* WORK TO COMPLETE *
Which lines run from the one containing "(557, 246) = (574, 445): blue" through the end of the material? Reproduce them exactly.

* * *

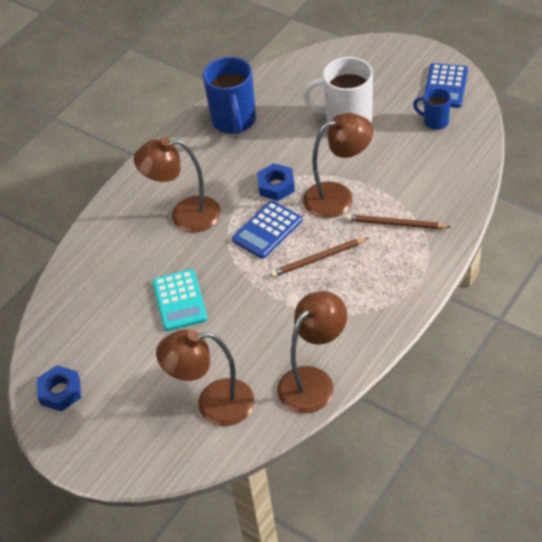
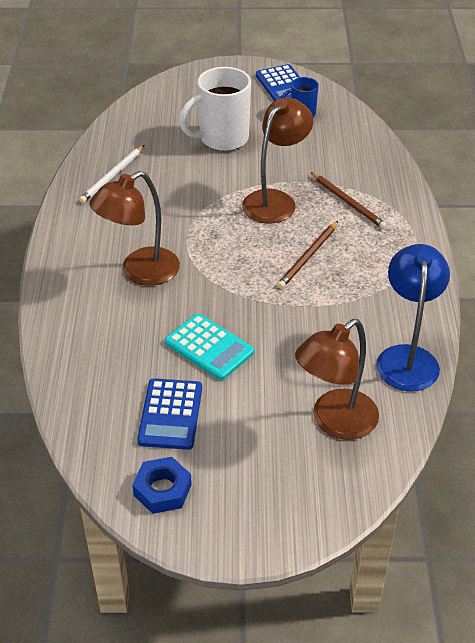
camera: 40 degrees left, 5 degrees down
(234, 122) = (112, 176): blue mug -> white pencil
(267, 230) = (236, 252): blue calculator -> blue calculator (170, 414)
(276, 186) = (208, 213): blue nut -> none
(313, 381) = (407, 357): brown lamp -> blue lamp
(395, 224) = (348, 202): brown pencil -> brown pencil turned 105 degrees counterclockwise

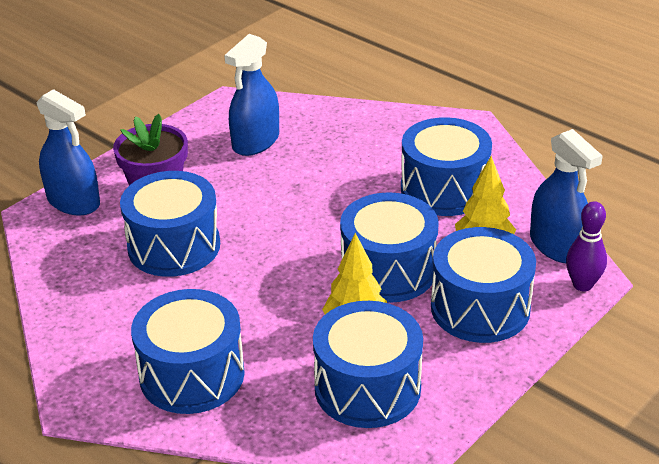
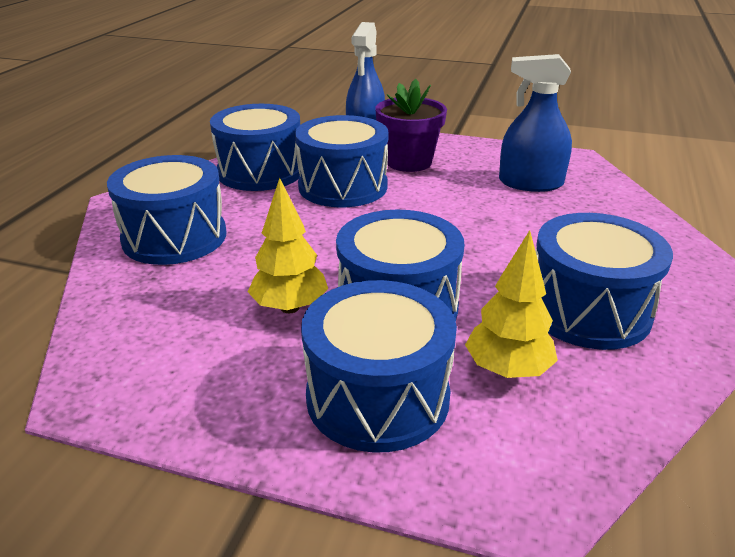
camera: 65 degrees right, 5 degrees down
(367, 387) = (188, 341): blue drum -> blue drum (260, 172)
(557, 246) = (574, 445): blue spray bottle -> none
(582, 285) = (505, 499): purple bowling pin -> none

* * *

* RESPONSE *
(557, 246) = (574, 445): blue spray bottle -> none
(582, 285) = (505, 499): purple bowling pin -> none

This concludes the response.